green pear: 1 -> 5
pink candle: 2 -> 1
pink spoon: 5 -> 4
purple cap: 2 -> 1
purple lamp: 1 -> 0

◇ ◇ ◇ ◇ ◇

#### Exercise brief
Copy the records exactly.

#### Worked solution
green pear: 1 -> 5
pink candle: 2 -> 1
pink spoon: 5 -> 4
purple cap: 2 -> 1
purple lamp: 1 -> 0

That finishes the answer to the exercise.